Task inputs:
================================

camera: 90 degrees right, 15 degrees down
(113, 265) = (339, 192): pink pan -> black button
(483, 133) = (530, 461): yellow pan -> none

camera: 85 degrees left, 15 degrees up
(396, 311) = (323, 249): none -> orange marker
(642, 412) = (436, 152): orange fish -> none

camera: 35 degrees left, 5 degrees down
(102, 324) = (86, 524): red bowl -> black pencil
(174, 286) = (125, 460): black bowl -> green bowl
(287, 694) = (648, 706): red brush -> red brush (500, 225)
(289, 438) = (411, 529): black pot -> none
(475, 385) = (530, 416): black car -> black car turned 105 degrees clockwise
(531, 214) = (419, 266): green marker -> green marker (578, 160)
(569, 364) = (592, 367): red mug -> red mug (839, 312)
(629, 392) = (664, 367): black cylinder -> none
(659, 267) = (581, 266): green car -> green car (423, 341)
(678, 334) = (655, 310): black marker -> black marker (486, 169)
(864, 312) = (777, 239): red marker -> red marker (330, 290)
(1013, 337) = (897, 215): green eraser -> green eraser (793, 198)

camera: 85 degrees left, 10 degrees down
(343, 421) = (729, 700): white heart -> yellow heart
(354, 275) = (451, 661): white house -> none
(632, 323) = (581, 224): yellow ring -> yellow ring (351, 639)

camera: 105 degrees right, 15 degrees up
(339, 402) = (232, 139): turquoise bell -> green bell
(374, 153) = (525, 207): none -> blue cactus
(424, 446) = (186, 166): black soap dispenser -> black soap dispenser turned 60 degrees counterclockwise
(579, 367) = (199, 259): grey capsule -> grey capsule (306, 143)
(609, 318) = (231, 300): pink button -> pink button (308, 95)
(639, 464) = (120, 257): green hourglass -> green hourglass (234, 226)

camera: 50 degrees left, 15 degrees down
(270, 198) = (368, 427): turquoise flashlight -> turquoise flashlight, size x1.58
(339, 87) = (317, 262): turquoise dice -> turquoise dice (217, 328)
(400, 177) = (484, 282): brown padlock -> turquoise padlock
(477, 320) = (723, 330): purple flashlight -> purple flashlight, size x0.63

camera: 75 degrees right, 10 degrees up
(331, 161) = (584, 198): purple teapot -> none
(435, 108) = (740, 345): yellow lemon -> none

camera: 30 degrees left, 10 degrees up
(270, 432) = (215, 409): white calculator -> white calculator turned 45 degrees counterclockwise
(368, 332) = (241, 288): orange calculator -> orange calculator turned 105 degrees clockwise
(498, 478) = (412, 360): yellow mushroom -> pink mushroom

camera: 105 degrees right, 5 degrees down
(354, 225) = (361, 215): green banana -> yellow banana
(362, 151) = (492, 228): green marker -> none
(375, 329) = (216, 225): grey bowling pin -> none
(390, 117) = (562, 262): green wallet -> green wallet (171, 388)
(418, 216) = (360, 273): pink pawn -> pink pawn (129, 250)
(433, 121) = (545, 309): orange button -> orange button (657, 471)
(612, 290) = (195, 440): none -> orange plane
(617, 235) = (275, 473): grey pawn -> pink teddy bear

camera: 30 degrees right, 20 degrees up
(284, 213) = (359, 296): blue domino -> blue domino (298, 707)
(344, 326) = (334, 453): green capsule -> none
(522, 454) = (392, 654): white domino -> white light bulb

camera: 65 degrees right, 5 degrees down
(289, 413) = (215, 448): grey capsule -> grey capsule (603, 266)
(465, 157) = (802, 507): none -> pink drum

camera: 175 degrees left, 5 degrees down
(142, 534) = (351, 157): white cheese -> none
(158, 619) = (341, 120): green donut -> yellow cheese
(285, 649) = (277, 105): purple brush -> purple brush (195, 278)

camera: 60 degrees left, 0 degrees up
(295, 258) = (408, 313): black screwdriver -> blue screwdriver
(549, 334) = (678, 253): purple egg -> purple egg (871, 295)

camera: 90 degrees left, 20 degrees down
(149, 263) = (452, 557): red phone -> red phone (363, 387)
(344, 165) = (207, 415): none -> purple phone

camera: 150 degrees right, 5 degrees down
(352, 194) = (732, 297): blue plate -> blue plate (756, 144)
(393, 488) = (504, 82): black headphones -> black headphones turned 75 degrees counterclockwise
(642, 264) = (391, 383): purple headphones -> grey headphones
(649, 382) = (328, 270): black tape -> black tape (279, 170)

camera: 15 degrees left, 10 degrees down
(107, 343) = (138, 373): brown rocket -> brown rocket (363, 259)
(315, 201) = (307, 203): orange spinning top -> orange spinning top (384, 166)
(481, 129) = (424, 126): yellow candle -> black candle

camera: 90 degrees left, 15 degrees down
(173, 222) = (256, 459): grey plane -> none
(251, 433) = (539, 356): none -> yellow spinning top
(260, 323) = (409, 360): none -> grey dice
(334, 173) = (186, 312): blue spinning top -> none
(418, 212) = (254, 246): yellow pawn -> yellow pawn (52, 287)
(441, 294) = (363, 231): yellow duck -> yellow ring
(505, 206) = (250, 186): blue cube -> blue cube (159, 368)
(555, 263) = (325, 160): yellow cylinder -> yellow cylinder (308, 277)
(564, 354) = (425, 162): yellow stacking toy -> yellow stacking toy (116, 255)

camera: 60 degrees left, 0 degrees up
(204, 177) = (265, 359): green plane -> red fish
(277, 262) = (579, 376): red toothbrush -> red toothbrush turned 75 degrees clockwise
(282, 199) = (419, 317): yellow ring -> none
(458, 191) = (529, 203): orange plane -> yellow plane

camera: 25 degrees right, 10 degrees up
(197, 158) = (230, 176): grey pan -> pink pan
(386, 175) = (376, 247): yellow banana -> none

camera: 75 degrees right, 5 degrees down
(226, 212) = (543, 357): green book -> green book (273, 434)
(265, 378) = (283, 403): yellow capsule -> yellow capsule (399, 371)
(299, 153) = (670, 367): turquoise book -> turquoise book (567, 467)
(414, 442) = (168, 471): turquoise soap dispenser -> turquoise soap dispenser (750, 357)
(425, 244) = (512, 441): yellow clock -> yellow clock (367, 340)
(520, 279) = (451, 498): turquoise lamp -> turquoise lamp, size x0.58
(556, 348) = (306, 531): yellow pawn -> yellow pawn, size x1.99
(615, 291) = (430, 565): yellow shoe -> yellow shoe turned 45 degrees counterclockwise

================================

Give the data again in full, exactly.

Output of the task:
camera: 90 degrees right, 15 degrees down
(113, 265) = (339, 192): pink pan -> black button
(483, 133) = (530, 461): yellow pan -> none

camera: 85 degrees left, 15 degrees up
(396, 311) = (323, 249): none -> orange marker
(642, 412) = (436, 152): orange fish -> none

camera: 35 degrees left, 5 degrees down
(102, 324) = (86, 524): red bowl -> black pencil
(174, 286) = (125, 460): black bowl -> green bowl
(287, 694) = (648, 706): red brush -> red brush (500, 225)
(289, 438) = (411, 529): black pot -> none
(475, 385) = (530, 416): black car -> black car turned 105 degrees clockwise
(531, 214) = (419, 266): green marker -> green marker (578, 160)
(569, 364) = (592, 367): red mug -> red mug (839, 312)
(629, 392) = (664, 367): black cylinder -> none
(659, 267) = (581, 266): green car -> green car (423, 341)
(678, 334) = (655, 310): black marker -> black marker (486, 169)
(864, 312) = (777, 239): red marker -> red marker (330, 290)
(1013, 337) = (897, 215): green eraser -> green eraser (793, 198)

camera: 85 degrees left, 10 degrees down
(343, 421) = (729, 700): white heart -> yellow heart
(354, 275) = (451, 661): white house -> none
(632, 323) = (581, 224): yellow ring -> yellow ring (351, 639)

camera: 105 degrees right, 15 degrees up
(339, 402) = (232, 139): turquoise bell -> green bell
(374, 153) = (525, 207): none -> blue cactus
(424, 446) = (186, 166): black soap dispenser -> black soap dispenser turned 60 degrees counterclockwise
(579, 367) = (199, 259): grey capsule -> grey capsule (306, 143)
(609, 318) = (231, 300): pink button -> pink button (308, 95)
(639, 464) = (120, 257): green hourglass -> green hourglass (234, 226)

camera: 50 degrees left, 15 degrees down
(270, 198) = (368, 427): turquoise flashlight -> turquoise flashlight, size x1.58
(339, 87) = (317, 262): turquoise dice -> turquoise dice (217, 328)
(400, 177) = (484, 282): brown padlock -> turquoise padlock
(477, 320) = (723, 330): purple flashlight -> purple flashlight, size x0.63

camera: 75 degrees right, 10 degrees up
(331, 161) = (584, 198): purple teapot -> none
(435, 108) = (740, 345): yellow lemon -> none

camera: 30 degrees left, 10 degrees up
(270, 432) = (215, 409): white calculator -> white calculator turned 45 degrees counterclockwise
(368, 332) = (241, 288): orange calculator -> orange calculator turned 105 degrees clockwise
(498, 478) = (412, 360): yellow mushroom -> pink mushroom

camera: 105 degrees right, 5 degrees down
(354, 225) = (361, 215): green banana -> yellow banana
(362, 151) = (492, 228): green marker -> none
(375, 329) = (216, 225): grey bowling pin -> none
(390, 117) = (562, 262): green wallet -> green wallet (171, 388)
(418, 216) = (360, 273): pink pawn -> pink pawn (129, 250)
(433, 121) = (545, 309): orange button -> orange button (657, 471)
(612, 290) = (195, 440): none -> orange plane
(617, 235) = (275, 473): grey pawn -> pink teddy bear

camera: 30 degrees right, 20 degrees up
(284, 213) = (359, 296): blue domino -> blue domino (298, 707)
(344, 326) = (334, 453): green capsule -> none
(522, 454) = (392, 654): white domino -> white light bulb

camera: 65 degrees right, 5 degrees down
(289, 413) = (215, 448): grey capsule -> grey capsule (603, 266)
(465, 157) = (802, 507): none -> pink drum

camera: 175 degrees left, 5 degrees down
(142, 534) = (351, 157): white cheese -> none
(158, 619) = (341, 120): green donut -> yellow cheese
(285, 649) = (277, 105): purple brush -> purple brush (195, 278)

camera: 60 degrees left, 0 degrees up
(295, 258) = (408, 313): black screwdriver -> blue screwdriver
(549, 334) = (678, 253): purple egg -> purple egg (871, 295)

camera: 90 degrees left, 20 degrees down
(149, 263) = (452, 557): red phone -> red phone (363, 387)
(344, 165) = (207, 415): none -> purple phone

camera: 150 degrees right, 5 degrees down
(352, 194) = (732, 297): blue plate -> blue plate (756, 144)
(393, 488) = (504, 82): black headphones -> black headphones turned 75 degrees counterclockwise
(642, 264) = (391, 383): purple headphones -> grey headphones
(649, 382) = (328, 270): black tape -> black tape (279, 170)

camera: 15 degrees left, 10 degrees down
(107, 343) = (138, 373): brown rocket -> brown rocket (363, 259)
(315, 201) = (307, 203): orange spinning top -> orange spinning top (384, 166)
(481, 129) = (424, 126): yellow candle -> black candle

camera: 90 degrees left, 15 degrees down
(173, 222) = (256, 459): grey plane -> none
(251, 433) = (539, 356): none -> yellow spinning top
(260, 323) = (409, 360): none -> grey dice
(334, 173) = (186, 312): blue spinning top -> none
(418, 212) = (254, 246): yellow pawn -> yellow pawn (52, 287)
(441, 294) = (363, 231): yellow duck -> yellow ring
(505, 206) = (250, 186): blue cube -> blue cube (159, 368)
(555, 263) = (325, 160): yellow cylinder -> yellow cylinder (308, 277)
(564, 354) = (425, 162): yellow stacking toy -> yellow stacking toy (116, 255)

camera: 60 degrees left, 0 degrees up
(204, 177) = (265, 359): green plane -> red fish
(277, 262) = (579, 376): red toothbrush -> red toothbrush turned 75 degrees clockwise
(282, 199) = (419, 317): yellow ring -> none
(458, 191) = (529, 203): orange plane -> yellow plane

camera: 25 degrees right, 10 degrees up
(197, 158) = (230, 176): grey pan -> pink pan
(386, 175) = (376, 247): yellow banana -> none

camera: 75 degrees right, 5 degrees down
(226, 212) = (543, 357): green book -> green book (273, 434)
(265, 378) = (283, 403): yellow capsule -> yellow capsule (399, 371)
(299, 153) = (670, 367): turquoise book -> turquoise book (567, 467)
(414, 442) = (168, 471): turquoise soap dispenser -> turquoise soap dispenser (750, 357)
(425, 244) = (512, 441): yellow clock -> yellow clock (367, 340)
(520, 279) = (451, 498): turquoise lamp -> turquoise lamp, size x0.58
(556, 348) = (306, 531): yellow pawn -> yellow pawn, size x1.99
(615, 291) = (430, 565): yellow shoe -> yellow shoe turned 45 degrees counterclockwise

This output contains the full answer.